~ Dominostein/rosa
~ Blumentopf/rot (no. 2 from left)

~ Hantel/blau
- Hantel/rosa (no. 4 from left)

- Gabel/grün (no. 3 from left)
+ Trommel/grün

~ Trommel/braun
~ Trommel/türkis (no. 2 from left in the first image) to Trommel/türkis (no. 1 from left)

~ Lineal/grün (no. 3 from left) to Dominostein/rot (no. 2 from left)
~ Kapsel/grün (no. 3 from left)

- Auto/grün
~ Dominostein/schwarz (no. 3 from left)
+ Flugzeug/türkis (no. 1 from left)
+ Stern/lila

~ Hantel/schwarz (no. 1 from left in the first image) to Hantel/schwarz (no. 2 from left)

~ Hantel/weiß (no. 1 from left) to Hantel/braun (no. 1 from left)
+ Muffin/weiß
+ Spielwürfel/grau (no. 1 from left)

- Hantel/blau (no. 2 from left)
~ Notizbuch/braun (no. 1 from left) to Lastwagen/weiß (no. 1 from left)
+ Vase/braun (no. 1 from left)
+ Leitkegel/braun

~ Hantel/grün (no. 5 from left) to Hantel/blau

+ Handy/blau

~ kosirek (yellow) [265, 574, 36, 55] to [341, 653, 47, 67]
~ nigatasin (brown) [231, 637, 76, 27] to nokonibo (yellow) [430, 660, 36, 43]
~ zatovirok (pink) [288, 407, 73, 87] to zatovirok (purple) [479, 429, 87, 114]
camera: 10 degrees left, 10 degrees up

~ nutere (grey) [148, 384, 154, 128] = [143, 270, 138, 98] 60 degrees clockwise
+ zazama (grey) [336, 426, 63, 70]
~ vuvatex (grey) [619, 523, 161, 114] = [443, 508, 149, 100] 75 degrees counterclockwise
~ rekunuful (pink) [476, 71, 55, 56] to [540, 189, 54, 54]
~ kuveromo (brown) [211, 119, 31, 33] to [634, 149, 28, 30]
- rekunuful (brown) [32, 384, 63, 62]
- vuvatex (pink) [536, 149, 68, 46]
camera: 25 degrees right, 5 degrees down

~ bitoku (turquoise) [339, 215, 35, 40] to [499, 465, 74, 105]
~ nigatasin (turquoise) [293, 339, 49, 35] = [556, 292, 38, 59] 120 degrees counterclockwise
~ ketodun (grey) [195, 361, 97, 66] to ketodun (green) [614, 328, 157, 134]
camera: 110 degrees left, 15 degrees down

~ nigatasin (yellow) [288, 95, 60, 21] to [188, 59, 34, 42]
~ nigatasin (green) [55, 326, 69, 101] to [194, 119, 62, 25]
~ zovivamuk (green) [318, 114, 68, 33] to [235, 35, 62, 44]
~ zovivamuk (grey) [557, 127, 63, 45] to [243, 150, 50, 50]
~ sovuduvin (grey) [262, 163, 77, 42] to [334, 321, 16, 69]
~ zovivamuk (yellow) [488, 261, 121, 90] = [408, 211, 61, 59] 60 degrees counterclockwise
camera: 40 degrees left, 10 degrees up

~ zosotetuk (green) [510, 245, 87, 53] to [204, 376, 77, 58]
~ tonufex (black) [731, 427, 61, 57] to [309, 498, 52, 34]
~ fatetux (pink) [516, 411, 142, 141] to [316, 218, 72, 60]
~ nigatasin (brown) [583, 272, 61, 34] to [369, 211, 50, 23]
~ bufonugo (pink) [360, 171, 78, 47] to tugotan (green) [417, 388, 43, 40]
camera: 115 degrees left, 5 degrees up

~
|---|
* _Your task_:
Output the whole listing exactly, leaving nothing out.

* _Problem solution_:
~ Dominostein/rosa
~ Blumentopf/rot (no. 2 from left)

~ Hantel/blau
- Hantel/rosa (no. 4 from left)

- Gabel/grün (no. 3 from left)
+ Trommel/grün

~ Trommel/braun
~ Trommel/türkis (no. 2 from left in the first image) to Trommel/türkis (no. 1 from left)

~ Lineal/grün (no. 3 from left) to Dominostein/rot (no. 2 from left)
~ Kapsel/grün (no. 3 from left)

- Auto/grün
~ Dominostein/schwarz (no. 3 from left)
+ Flugzeug/türkis (no. 1 from left)
+ Stern/lila

~ Hantel/schwarz (no. 1 from left in the first image) to Hantel/schwarz (no. 2 from left)

~ Hantel/weiß (no. 1 from left) to Hantel/braun (no. 1 from left)
+ Muffin/weiß
+ Spielwürfel/grau (no. 1 from left)

- Hantel/blau (no. 2 from left)
~ Notizbuch/braun (no. 1 from left) to Lastwagen/weiß (no. 1 from left)
+ Vase/braun (no. 1 from left)
+ Leitkegel/braun

~ Hantel/grün (no. 5 from left) to Hantel/blau

+ Handy/blau

~ kosirek (yellow) [265, 574, 36, 55] to [341, 653, 47, 67]
~ nigatasin (brown) [231, 637, 76, 27] to nokonibo (yellow) [430, 660, 36, 43]
~ zatovirok (pink) [288, 407, 73, 87] to zatovirok (purple) [479, 429, 87, 114]
camera: 10 degrees left, 10 degrees up

~ nutere (grey) [148, 384, 154, 128] = [143, 270, 138, 98] 60 degrees clockwise
+ zazama (grey) [336, 426, 63, 70]
~ vuvatex (grey) [619, 523, 161, 114] = [443, 508, 149, 100] 75 degrees counterclockwise
~ rekunuful (pink) [476, 71, 55, 56] to [540, 189, 54, 54]
~ kuveromo (brown) [211, 119, 31, 33] to [634, 149, 28, 30]
- rekunuful (brown) [32, 384, 63, 62]
- vuvatex (pink) [536, 149, 68, 46]
camera: 25 degrees right, 5 degrees down

~ bitoku (turquoise) [339, 215, 35, 40] to [499, 465, 74, 105]
~ nigatasin (turquoise) [293, 339, 49, 35] = [556, 292, 38, 59] 120 degrees counterclockwise
~ ketodun (grey) [195, 361, 97, 66] to ketodun (green) [614, 328, 157, 134]
camera: 110 degrees left, 15 degrees down

~ nigatasin (yellow) [288, 95, 60, 21] to [188, 59, 34, 42]
~ nigatasin (green) [55, 326, 69, 101] to [194, 119, 62, 25]
~ zovivamuk (green) [318, 114, 68, 33] to [235, 35, 62, 44]
~ zovivamuk (grey) [557, 127, 63, 45] to [243, 150, 50, 50]
~ sovuduvin (grey) [262, 163, 77, 42] to [334, 321, 16, 69]
~ zovivamuk (yellow) [488, 261, 121, 90] = [408, 211, 61, 59] 60 degrees counterclockwise
camera: 40 degrees left, 10 degrees up

~ zosotetuk (green) [510, 245, 87, 53] to [204, 376, 77, 58]
~ tonufex (black) [731, 427, 61, 57] to [309, 498, 52, 34]
~ fatetux (pink) [516, 411, 142, 141] to [316, 218, 72, 60]
~ nigatasin (brown) [583, 272, 61, 34] to [369, 211, 50, 23]
~ bufonugo (pink) [360, 171, 78, 47] to tugotan (green) [417, 388, 43, 40]
camera: 115 degrees left, 5 degrees up

~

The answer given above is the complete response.